--- WORK TASK ---
From the line containing "R6: 750 (N3, N9) -> 470 (N3, N9)" to the last line of the records below, retype every line exactly and output nothing else.
§ §
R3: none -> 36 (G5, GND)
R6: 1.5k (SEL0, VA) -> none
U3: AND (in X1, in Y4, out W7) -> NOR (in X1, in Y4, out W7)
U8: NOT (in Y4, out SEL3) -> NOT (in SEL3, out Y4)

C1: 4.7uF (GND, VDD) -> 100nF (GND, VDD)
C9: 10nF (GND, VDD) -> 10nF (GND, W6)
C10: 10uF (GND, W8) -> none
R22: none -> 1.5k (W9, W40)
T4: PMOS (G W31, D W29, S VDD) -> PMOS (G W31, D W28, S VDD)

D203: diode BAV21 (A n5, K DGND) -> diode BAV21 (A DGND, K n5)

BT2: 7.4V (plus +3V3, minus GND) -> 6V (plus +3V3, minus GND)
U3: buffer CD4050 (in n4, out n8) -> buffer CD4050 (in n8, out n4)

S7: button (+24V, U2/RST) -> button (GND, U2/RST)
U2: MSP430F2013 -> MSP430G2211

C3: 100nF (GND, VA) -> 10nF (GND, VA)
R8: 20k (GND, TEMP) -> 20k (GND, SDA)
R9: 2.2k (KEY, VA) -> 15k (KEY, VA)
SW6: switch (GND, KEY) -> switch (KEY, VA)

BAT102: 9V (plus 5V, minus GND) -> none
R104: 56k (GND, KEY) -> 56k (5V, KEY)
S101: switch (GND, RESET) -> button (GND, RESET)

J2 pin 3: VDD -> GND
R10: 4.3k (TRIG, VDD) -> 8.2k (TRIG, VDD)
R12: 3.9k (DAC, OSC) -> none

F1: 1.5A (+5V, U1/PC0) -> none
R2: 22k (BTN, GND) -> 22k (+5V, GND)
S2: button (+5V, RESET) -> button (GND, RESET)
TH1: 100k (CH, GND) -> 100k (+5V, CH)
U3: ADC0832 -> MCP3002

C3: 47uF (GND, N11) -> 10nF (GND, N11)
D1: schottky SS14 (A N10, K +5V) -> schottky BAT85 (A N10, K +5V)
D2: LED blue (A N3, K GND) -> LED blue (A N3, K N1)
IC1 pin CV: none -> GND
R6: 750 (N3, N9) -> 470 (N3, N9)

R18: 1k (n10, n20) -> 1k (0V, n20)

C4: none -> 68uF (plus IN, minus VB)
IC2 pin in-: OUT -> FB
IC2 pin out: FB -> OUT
§ §
--- ANSWER BOX ---
R6: 750 (N3, N9) -> 470 (N3, N9)

R18: 1k (n10, n20) -> 1k (0V, n20)

C4: none -> 68uF (plus IN, minus VB)
IC2 pin in-: OUT -> FB
IC2 pin out: FB -> OUT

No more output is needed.